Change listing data
☆ ☆ ☆ ☆ ☆
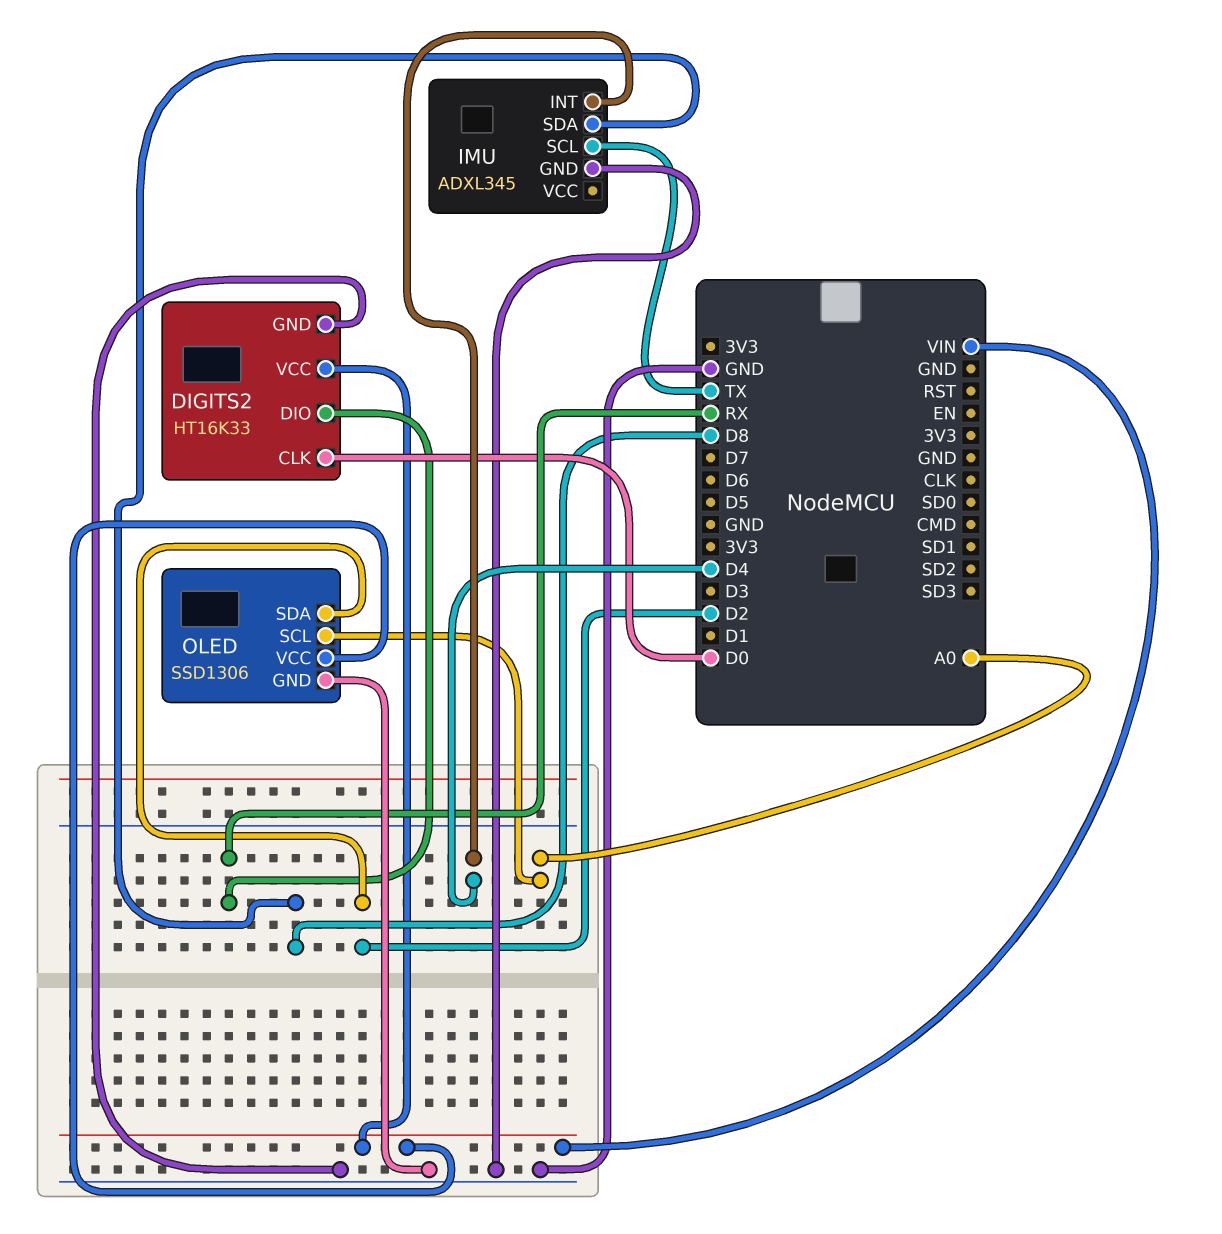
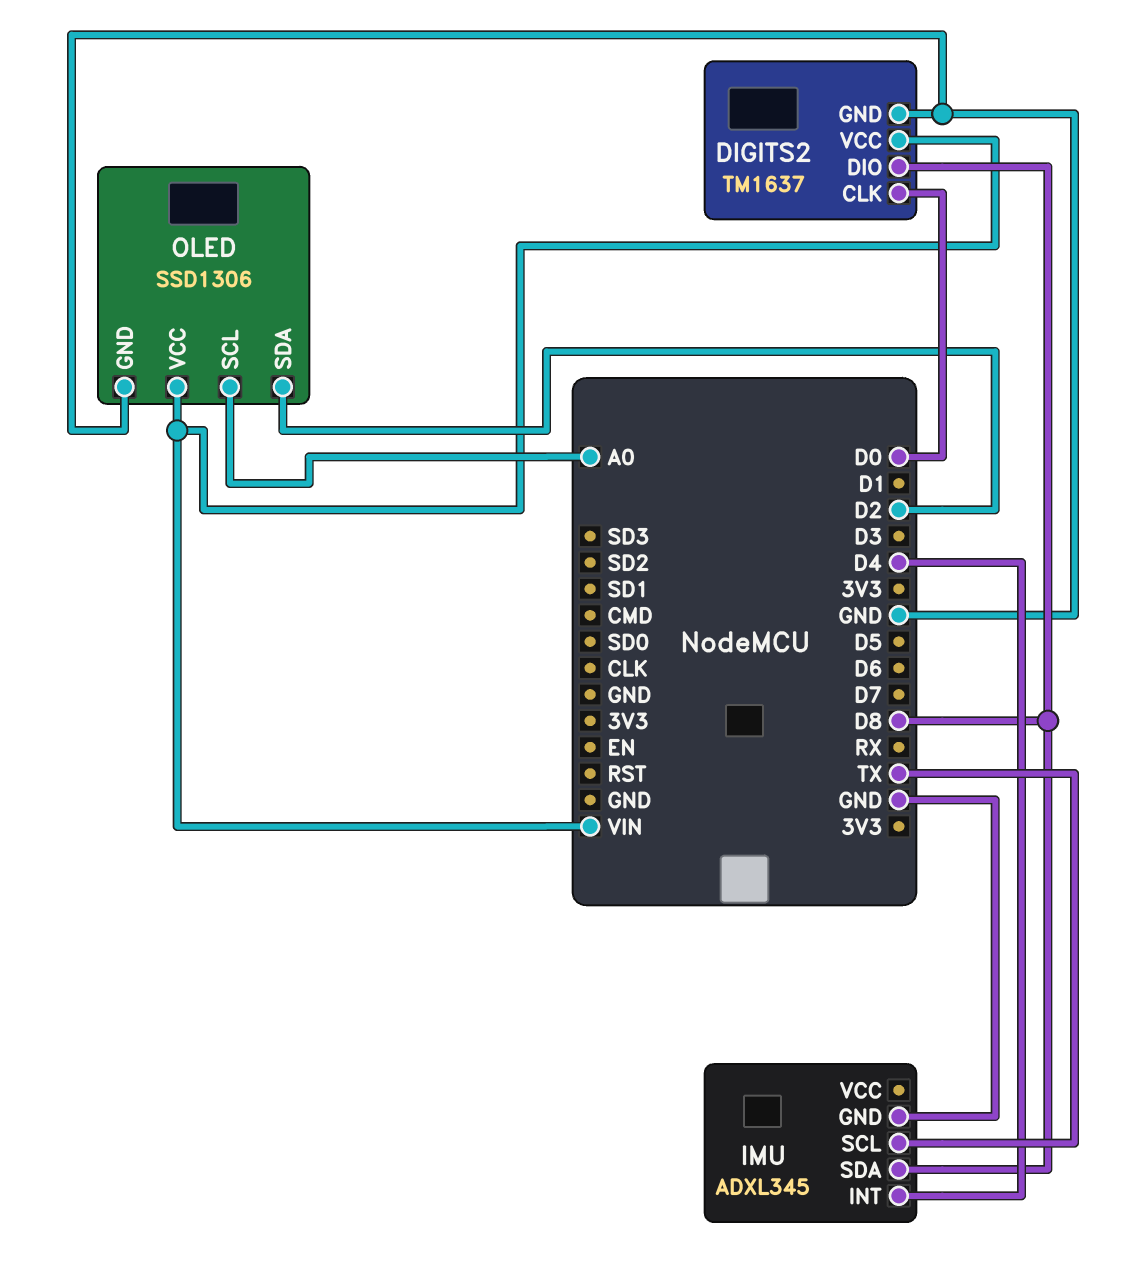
DIGITS2: HT16K33 -> TM1637
DIGITS2 pin DIO: RX -> D8

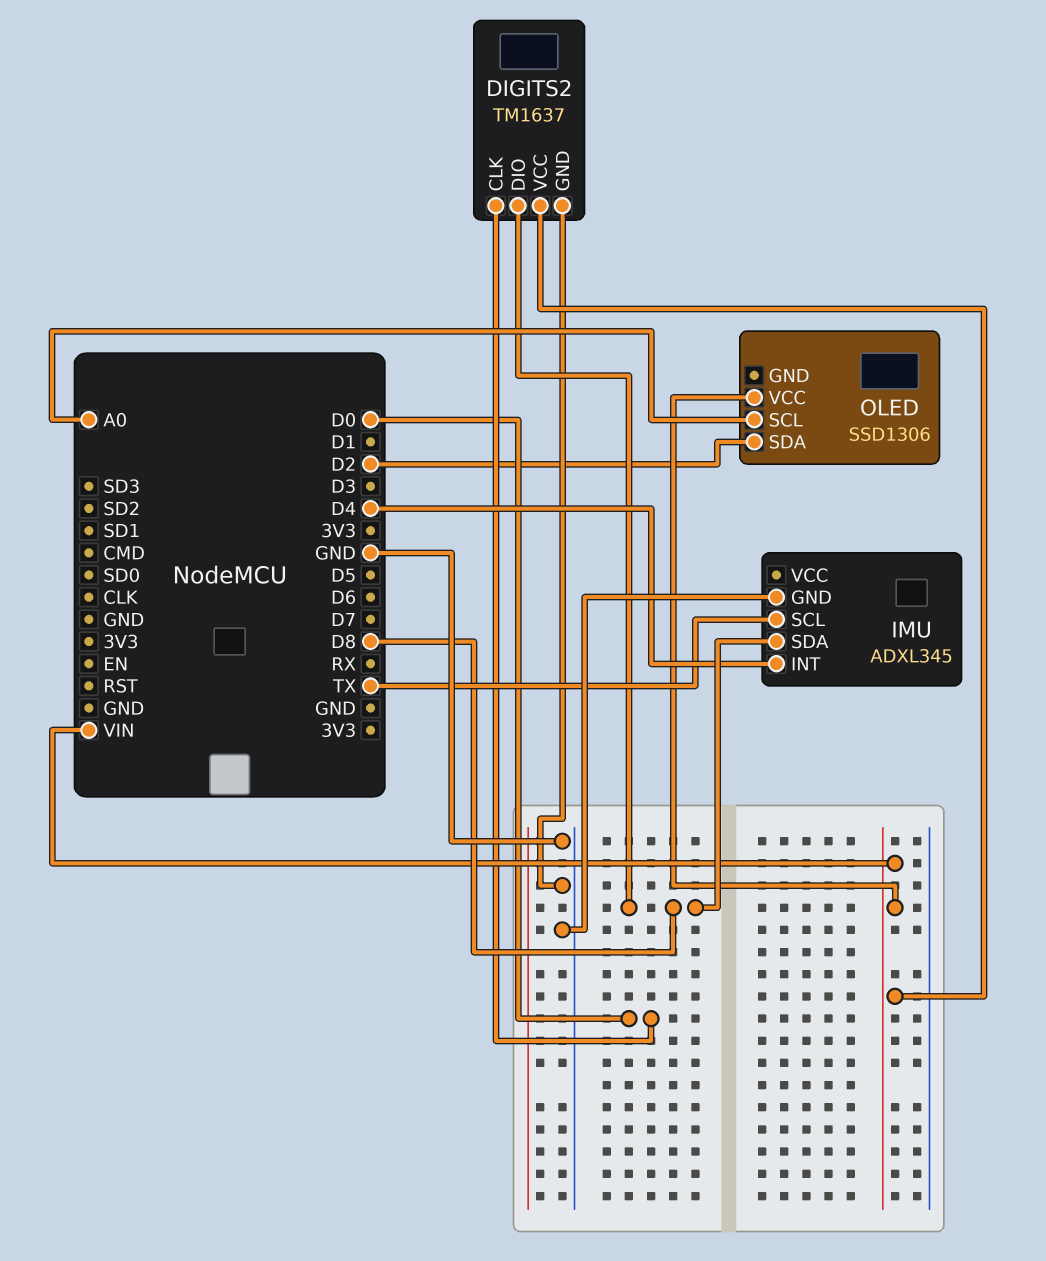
OLED pin GND: GND -> none

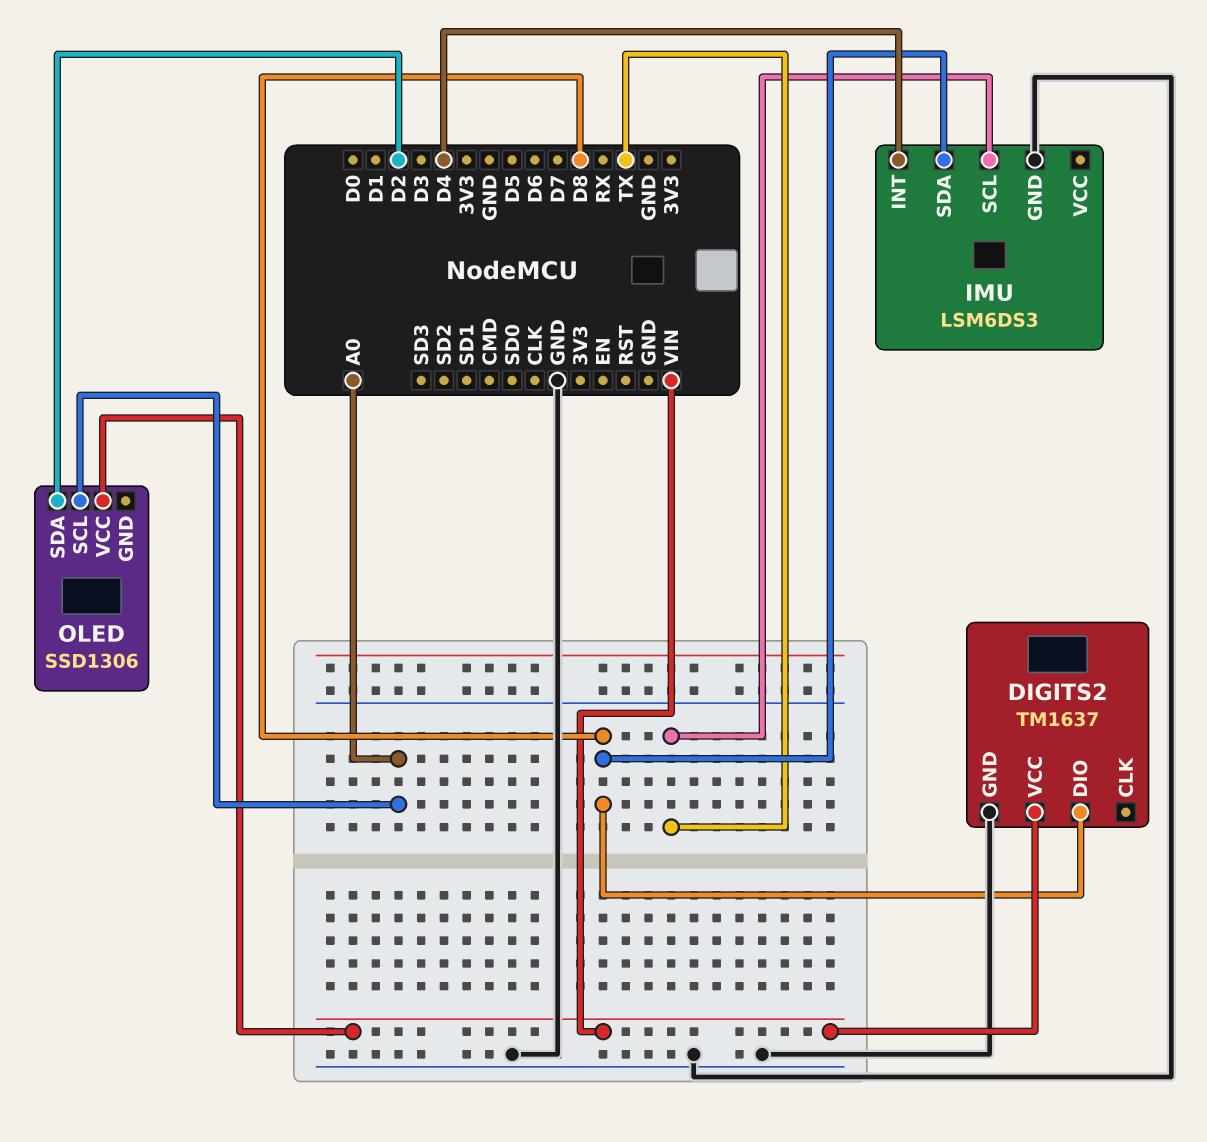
DIGITS2 pin CLK: D0 -> none
IMU: ADXL345 -> LSM6DS3

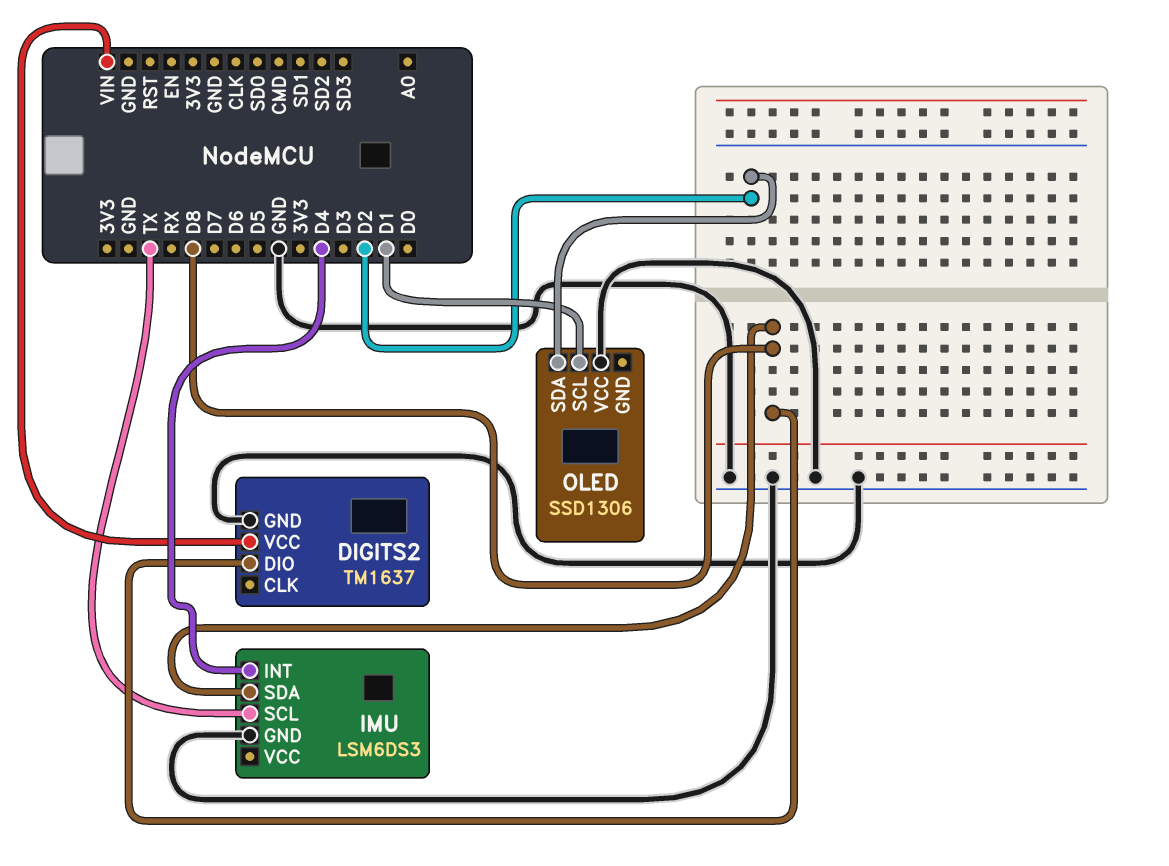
OLED pin SCL: A0 -> D1
OLED pin VCC: VIN -> GND

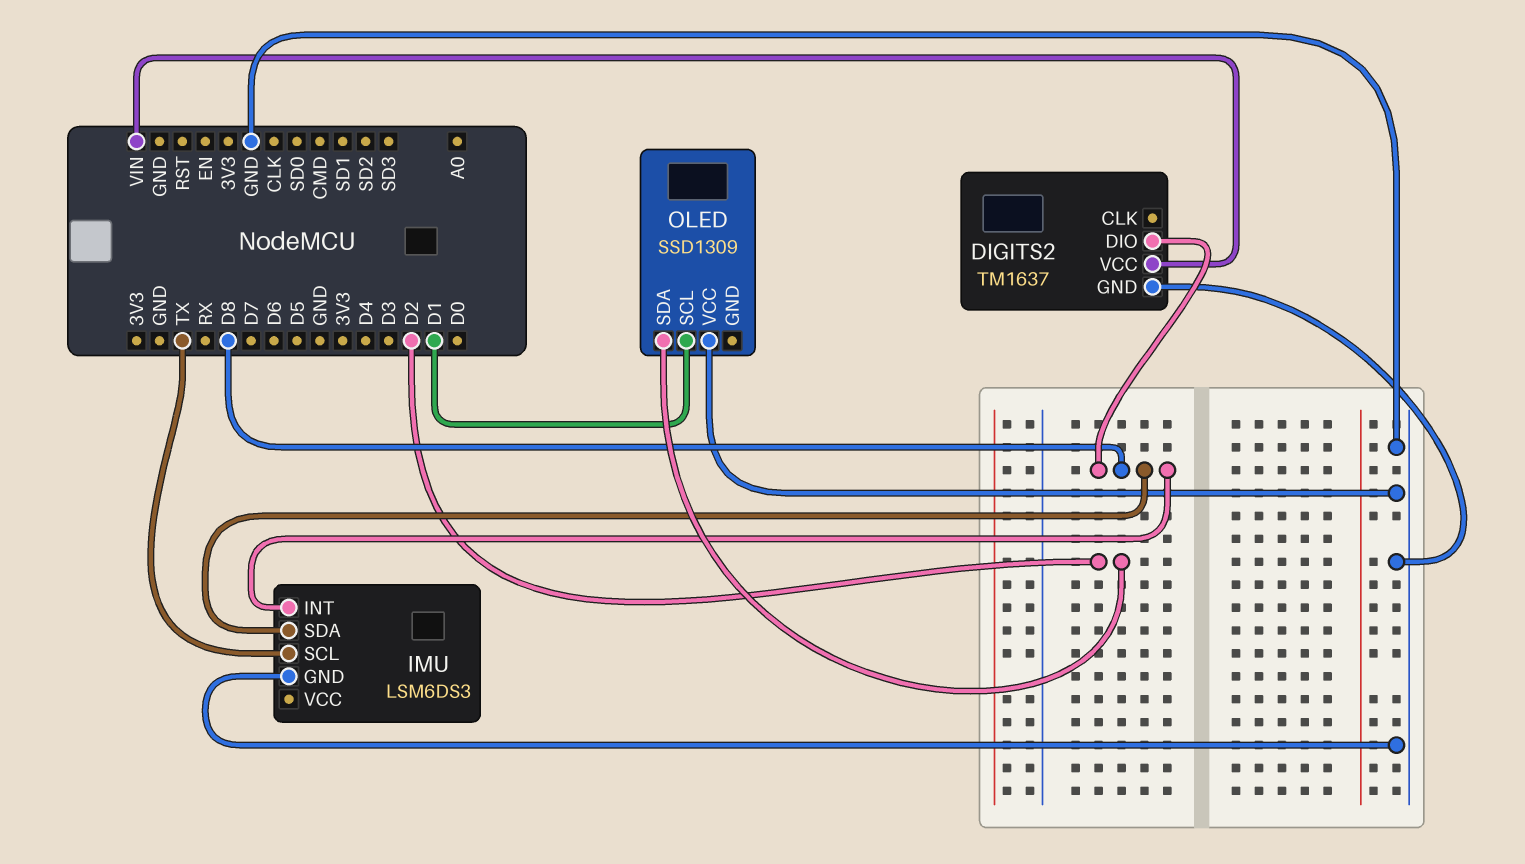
IMU pin INT: D4 -> D8
OLED: SSD1306 -> SSD1309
☆ ☆ ☆ ☆ ☆
Search the records for the word "OLED" and return every line that holds it.

### EXERCISE ANSWER
OLED pin GND: GND -> none
OLED pin SCL: A0 -> D1
OLED pin VCC: VIN -> GND
OLED: SSD1306 -> SSD1309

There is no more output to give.